[START OF Exercise inputs]

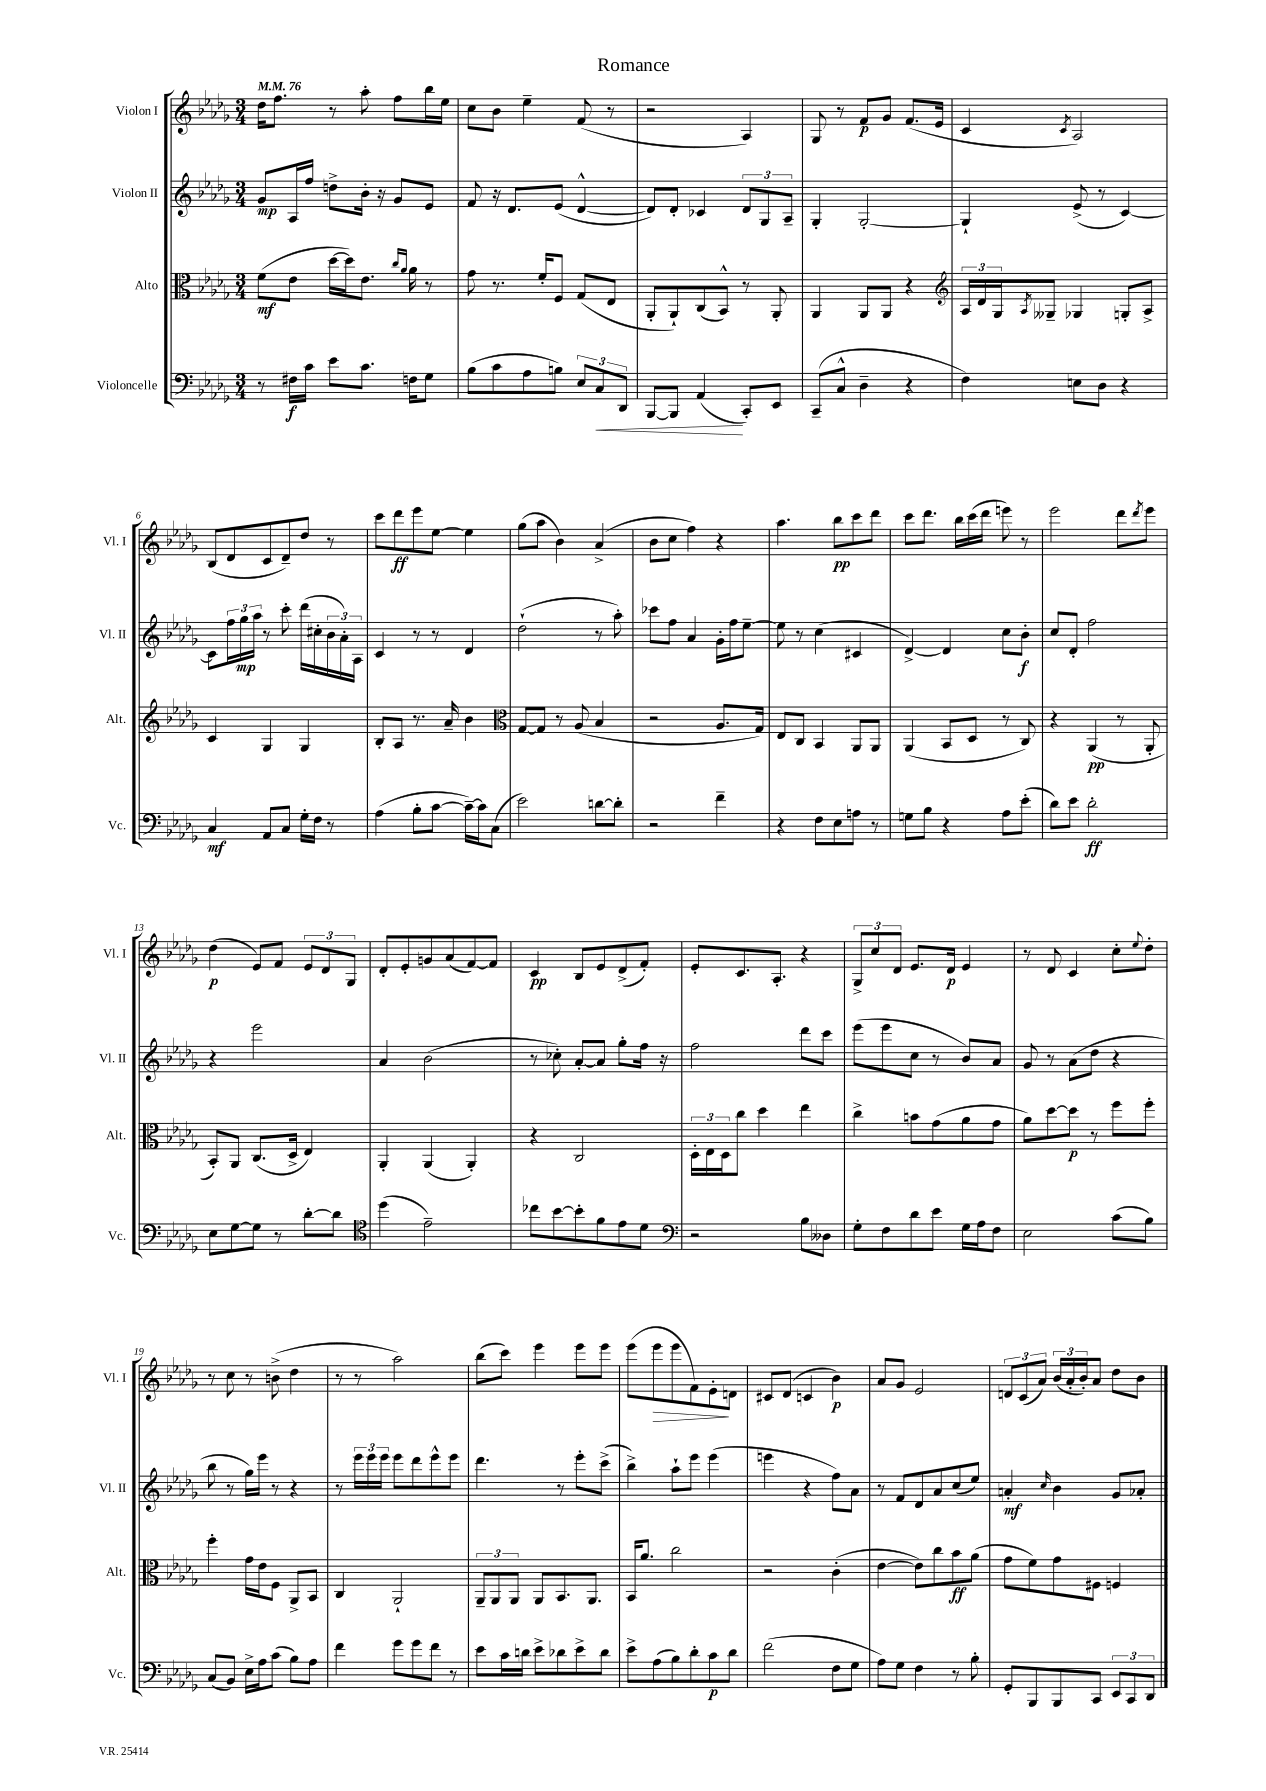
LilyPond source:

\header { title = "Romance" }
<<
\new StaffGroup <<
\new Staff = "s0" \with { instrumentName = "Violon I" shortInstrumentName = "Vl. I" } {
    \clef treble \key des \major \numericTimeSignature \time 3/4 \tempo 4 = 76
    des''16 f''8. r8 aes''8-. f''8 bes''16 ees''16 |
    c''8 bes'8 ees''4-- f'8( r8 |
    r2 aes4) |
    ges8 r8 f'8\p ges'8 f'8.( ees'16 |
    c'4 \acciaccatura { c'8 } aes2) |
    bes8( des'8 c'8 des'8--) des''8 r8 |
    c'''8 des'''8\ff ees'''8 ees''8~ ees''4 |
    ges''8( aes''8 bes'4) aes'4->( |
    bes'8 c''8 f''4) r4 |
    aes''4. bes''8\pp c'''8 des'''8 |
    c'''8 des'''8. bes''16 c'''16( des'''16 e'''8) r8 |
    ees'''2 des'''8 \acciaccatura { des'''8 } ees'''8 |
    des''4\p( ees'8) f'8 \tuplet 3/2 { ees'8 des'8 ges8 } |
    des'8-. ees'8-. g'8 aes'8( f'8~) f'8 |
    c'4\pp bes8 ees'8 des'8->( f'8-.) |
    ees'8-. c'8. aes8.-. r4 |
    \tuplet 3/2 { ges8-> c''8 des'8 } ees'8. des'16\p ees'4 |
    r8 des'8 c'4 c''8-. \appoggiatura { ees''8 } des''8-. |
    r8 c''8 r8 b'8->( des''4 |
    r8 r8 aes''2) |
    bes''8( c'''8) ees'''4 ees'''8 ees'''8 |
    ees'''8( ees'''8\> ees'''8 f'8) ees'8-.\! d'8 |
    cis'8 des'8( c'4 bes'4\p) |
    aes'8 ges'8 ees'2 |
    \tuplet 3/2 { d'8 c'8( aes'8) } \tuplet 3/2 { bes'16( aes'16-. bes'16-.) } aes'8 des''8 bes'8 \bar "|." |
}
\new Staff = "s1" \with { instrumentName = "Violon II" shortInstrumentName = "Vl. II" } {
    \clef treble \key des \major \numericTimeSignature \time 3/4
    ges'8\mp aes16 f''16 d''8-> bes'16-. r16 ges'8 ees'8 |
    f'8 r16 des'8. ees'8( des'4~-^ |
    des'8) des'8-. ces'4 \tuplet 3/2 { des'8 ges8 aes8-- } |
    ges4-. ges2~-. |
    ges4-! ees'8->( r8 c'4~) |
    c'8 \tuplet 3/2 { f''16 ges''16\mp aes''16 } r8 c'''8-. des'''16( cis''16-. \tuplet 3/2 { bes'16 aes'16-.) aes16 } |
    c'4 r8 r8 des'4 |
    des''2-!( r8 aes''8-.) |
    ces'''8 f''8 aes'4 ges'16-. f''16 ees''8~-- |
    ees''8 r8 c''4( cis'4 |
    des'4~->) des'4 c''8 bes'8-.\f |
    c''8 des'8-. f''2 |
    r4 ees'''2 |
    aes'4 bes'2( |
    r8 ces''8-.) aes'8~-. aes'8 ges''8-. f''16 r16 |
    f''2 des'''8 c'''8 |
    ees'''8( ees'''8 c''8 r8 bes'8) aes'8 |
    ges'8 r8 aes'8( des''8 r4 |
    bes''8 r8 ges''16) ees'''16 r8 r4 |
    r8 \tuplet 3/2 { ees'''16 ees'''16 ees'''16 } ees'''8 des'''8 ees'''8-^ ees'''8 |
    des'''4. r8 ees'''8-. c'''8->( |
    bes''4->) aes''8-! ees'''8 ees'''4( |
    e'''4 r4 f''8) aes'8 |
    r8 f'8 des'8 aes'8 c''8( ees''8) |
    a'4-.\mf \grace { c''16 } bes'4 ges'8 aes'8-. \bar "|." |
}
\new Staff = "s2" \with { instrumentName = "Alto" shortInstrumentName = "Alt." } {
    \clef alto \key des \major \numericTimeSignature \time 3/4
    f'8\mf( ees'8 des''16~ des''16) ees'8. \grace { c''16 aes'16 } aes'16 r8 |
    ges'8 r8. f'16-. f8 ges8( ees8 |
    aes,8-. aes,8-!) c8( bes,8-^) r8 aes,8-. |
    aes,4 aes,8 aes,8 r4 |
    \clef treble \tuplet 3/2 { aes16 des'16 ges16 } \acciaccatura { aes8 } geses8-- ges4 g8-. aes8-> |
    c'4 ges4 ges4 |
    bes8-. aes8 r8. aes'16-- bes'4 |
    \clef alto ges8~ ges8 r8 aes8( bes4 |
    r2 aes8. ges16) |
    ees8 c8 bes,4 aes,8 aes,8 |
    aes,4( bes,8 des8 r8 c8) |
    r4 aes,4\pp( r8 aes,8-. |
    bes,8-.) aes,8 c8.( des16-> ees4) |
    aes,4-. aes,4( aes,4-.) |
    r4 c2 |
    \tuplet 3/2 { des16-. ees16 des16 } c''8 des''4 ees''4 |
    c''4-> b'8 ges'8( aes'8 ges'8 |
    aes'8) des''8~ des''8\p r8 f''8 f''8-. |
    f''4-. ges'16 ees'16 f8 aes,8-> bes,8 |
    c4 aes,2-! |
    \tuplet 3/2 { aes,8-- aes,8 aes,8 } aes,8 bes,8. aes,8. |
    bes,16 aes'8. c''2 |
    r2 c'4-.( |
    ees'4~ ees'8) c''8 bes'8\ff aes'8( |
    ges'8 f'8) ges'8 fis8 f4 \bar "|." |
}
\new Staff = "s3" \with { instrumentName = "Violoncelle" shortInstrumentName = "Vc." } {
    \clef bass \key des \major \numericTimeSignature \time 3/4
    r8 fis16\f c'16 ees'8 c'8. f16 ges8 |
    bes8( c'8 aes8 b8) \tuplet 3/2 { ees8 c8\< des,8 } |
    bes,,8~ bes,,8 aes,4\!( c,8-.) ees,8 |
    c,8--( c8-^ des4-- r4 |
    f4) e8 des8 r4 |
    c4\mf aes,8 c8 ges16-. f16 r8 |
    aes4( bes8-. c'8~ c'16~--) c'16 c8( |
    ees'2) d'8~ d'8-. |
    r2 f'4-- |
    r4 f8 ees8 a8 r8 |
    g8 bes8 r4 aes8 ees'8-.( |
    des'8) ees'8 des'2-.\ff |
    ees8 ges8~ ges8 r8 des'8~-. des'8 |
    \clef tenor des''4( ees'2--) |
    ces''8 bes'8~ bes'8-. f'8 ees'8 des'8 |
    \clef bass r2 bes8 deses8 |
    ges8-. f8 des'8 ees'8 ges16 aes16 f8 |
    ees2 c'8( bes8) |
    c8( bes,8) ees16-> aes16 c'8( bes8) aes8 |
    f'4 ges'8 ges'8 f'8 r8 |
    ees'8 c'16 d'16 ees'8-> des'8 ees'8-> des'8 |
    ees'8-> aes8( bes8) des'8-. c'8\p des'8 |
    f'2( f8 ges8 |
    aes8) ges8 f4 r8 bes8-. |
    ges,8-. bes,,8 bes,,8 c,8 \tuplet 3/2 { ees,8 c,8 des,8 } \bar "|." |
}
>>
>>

[END OF Exercise inputs]

§ Problem: Pull out every line in the entries above that contains the string "acciaccatura", matching its case exactly.

§ Result of the task:
    c'4 \acciaccatura { c'8 } aes2) |
    ees'''2 des'''8 \acciaccatura { des'''8 } ees'''8 |
    \clef treble \tuplet 3/2 { aes16 des'16 ges16 } \acciaccatura { aes8 } geses8-- ges4 g8-. aes8-> |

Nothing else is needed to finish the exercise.